- **ACTIVITY**: How many lines in the entries below contain the string "plus"? Reply with the number only.

- **INPUT MATERIAL**:
============================================================

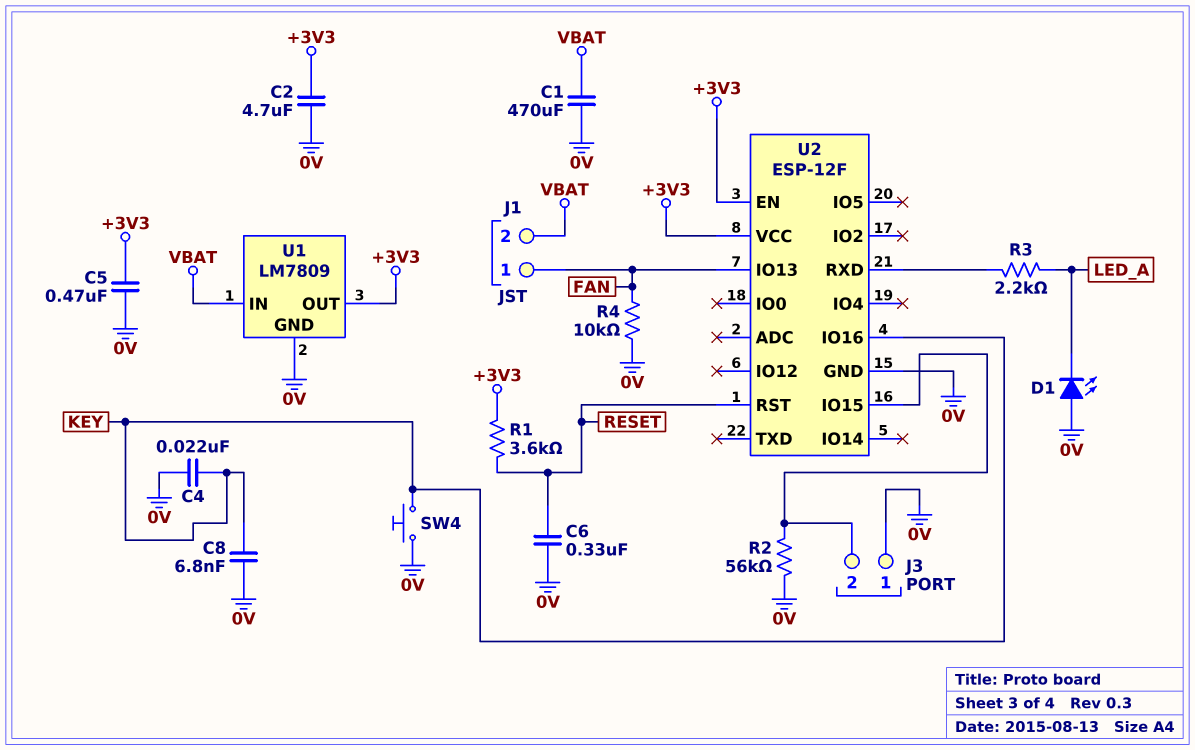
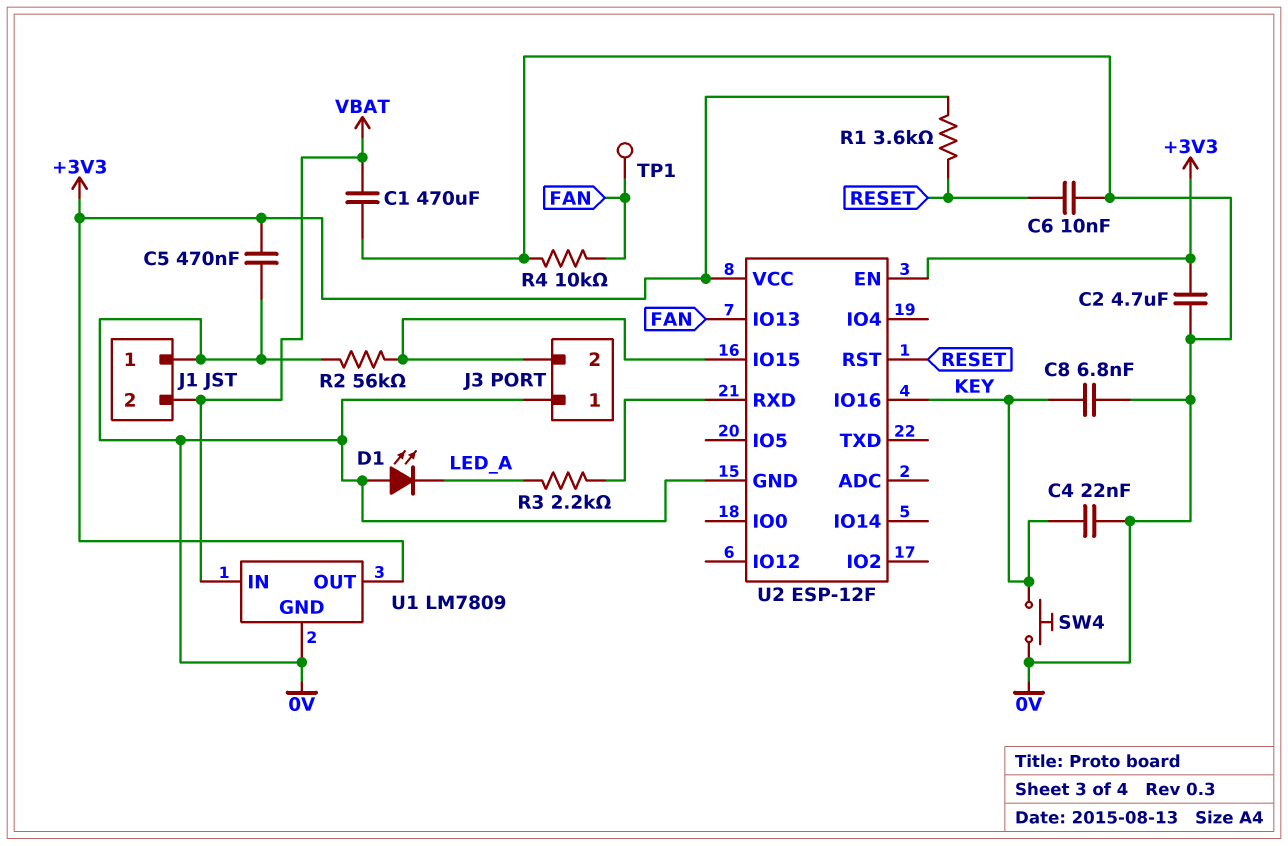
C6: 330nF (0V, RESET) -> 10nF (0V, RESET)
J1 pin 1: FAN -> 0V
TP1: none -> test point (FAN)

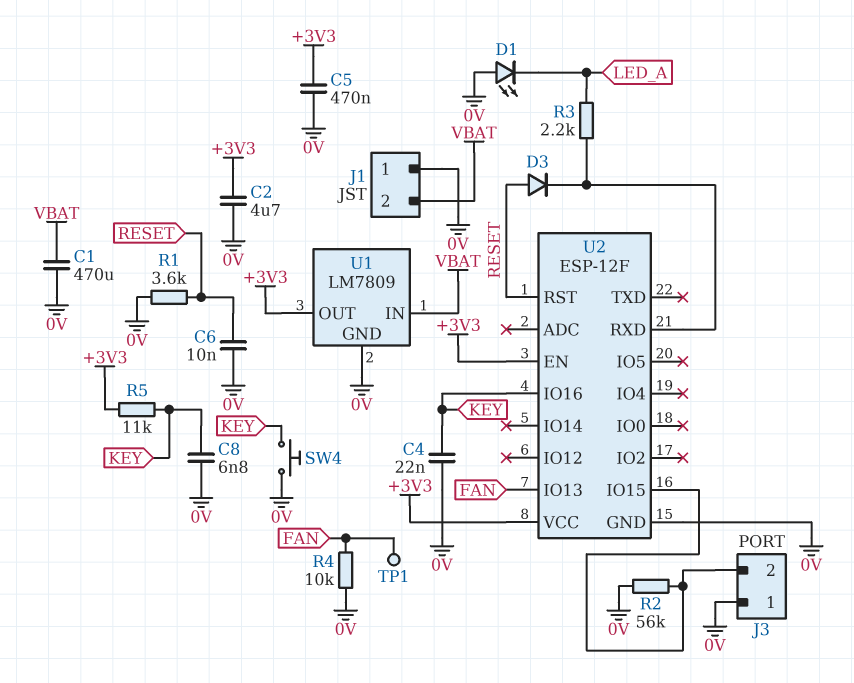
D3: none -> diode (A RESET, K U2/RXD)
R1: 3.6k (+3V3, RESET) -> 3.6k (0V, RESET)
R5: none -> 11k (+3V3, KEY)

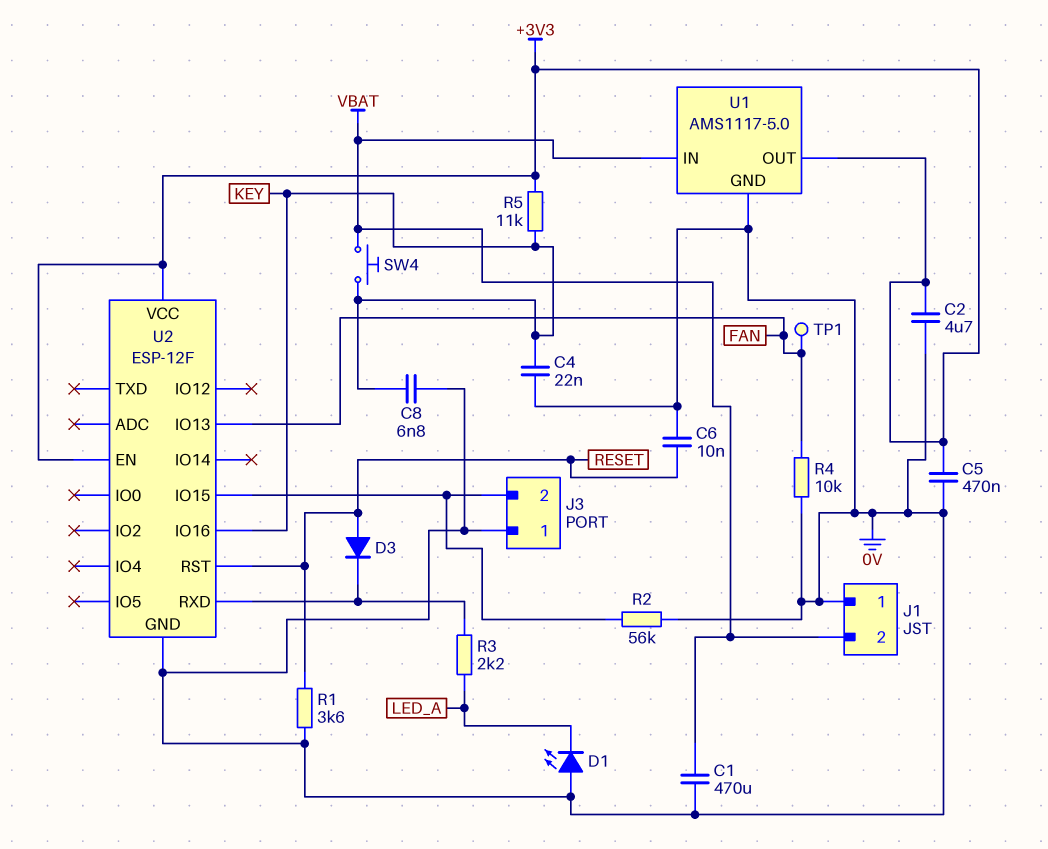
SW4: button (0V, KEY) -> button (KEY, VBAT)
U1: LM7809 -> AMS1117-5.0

============================================================

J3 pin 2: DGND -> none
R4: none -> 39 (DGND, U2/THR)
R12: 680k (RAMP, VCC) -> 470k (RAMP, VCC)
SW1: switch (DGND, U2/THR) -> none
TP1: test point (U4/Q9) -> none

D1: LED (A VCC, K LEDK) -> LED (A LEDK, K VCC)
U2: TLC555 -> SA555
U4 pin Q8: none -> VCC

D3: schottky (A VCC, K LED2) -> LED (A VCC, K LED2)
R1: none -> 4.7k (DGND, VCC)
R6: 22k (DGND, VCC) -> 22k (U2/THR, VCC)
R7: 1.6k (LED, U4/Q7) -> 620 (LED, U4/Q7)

============================================================

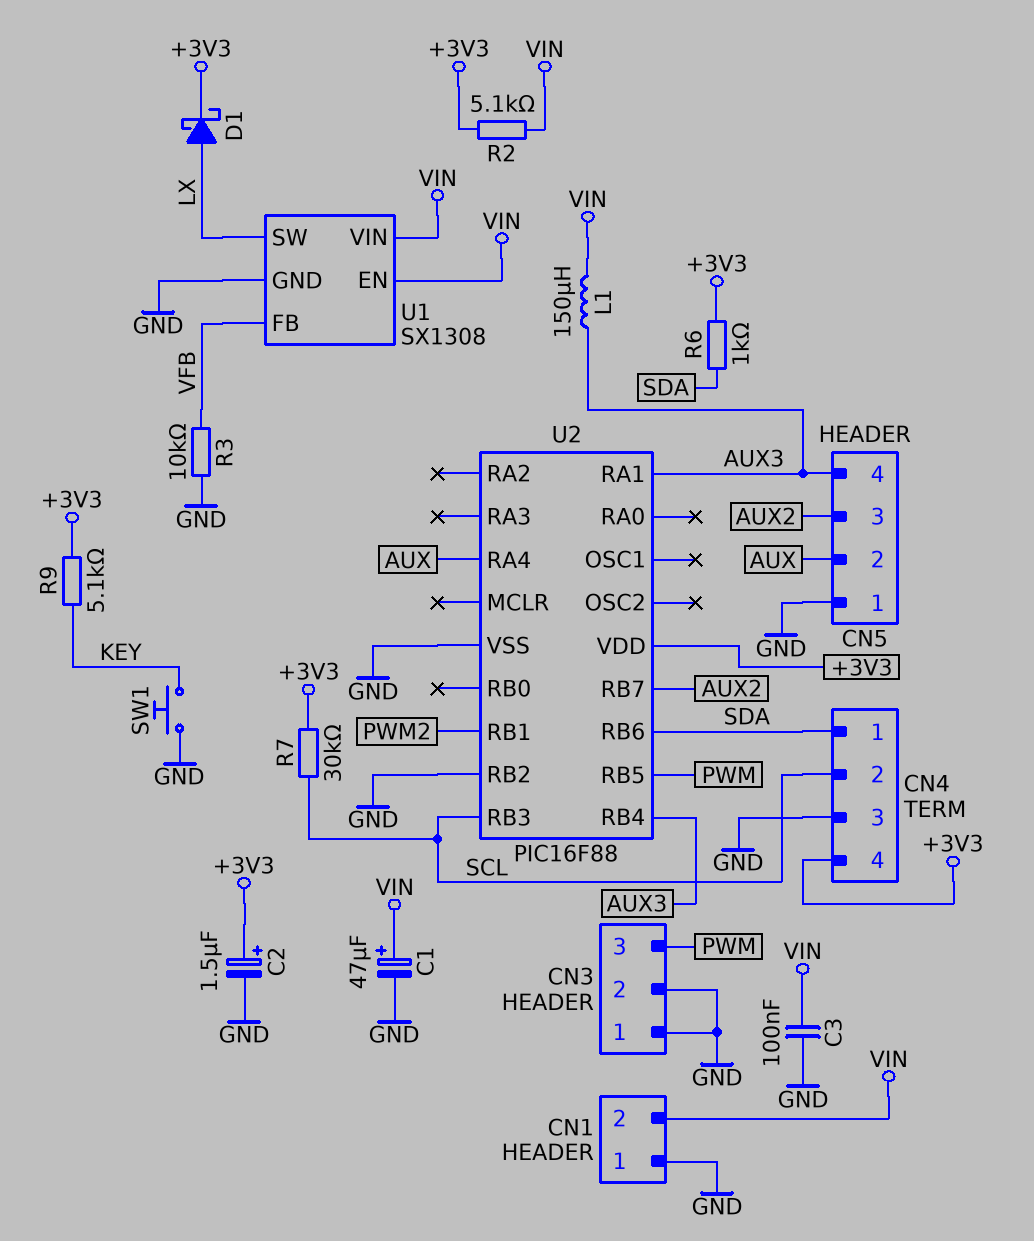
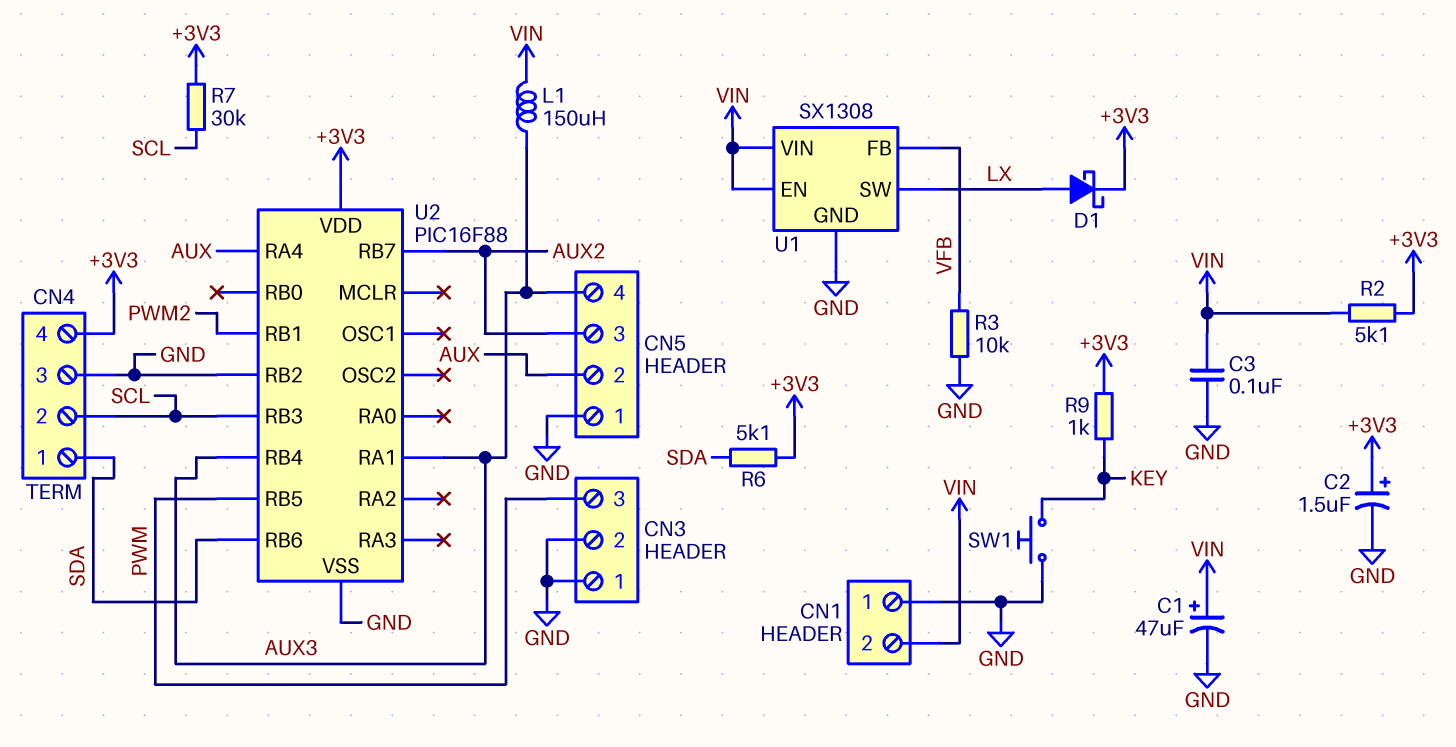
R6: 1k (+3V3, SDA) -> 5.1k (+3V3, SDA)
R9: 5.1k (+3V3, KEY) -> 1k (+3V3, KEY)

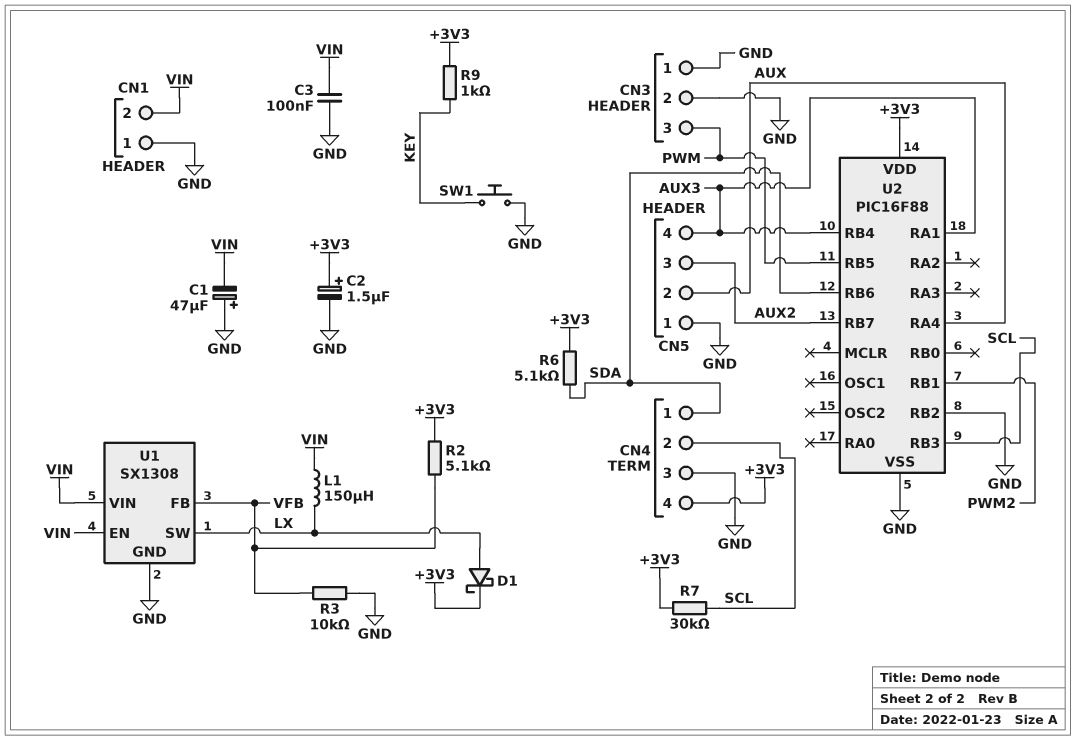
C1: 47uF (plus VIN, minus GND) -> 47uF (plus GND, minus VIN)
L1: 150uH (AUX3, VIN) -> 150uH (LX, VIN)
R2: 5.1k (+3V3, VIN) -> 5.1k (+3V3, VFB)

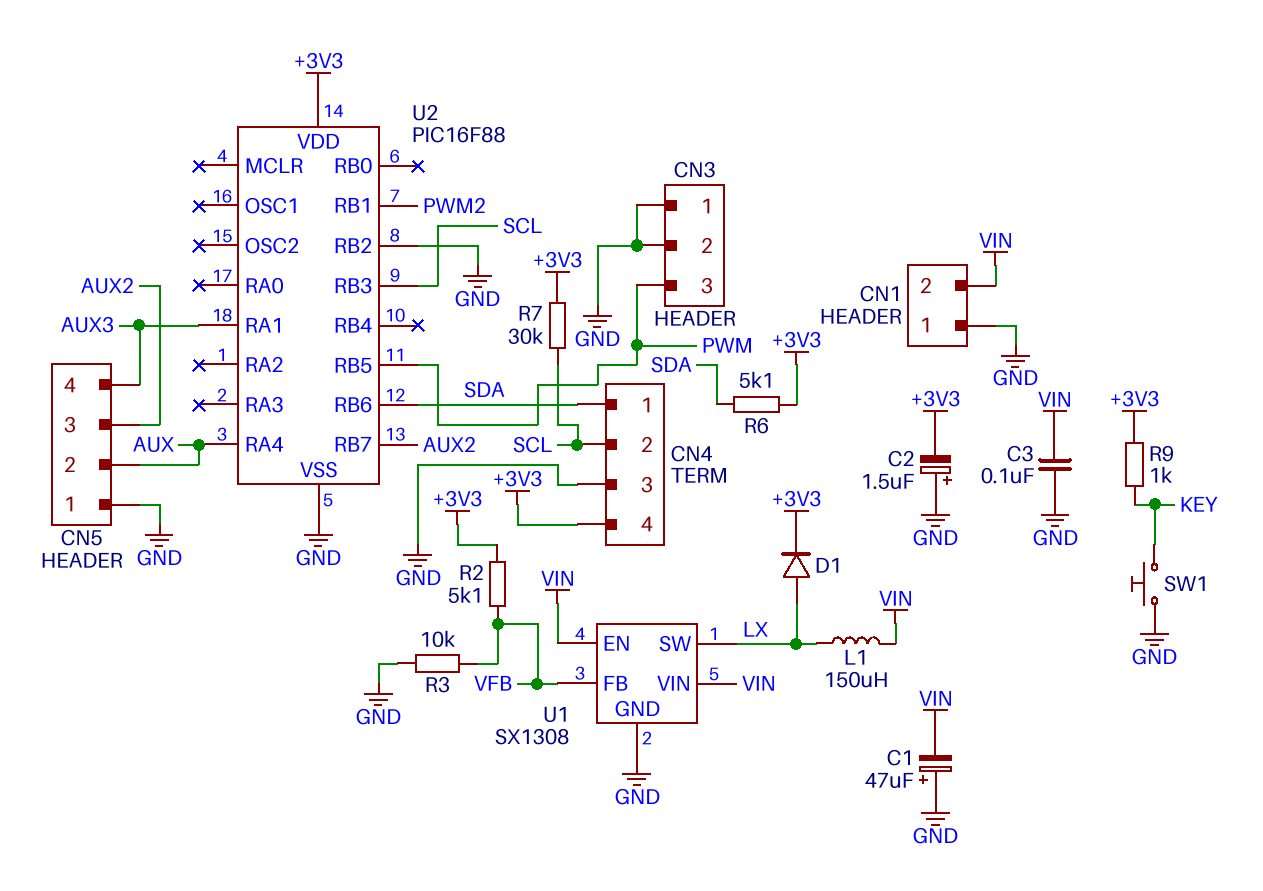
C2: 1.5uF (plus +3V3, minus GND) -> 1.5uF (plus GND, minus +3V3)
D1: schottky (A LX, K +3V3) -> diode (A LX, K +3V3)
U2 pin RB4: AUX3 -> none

============================================================

- **OUTPUT FOR THIS TASK**: 2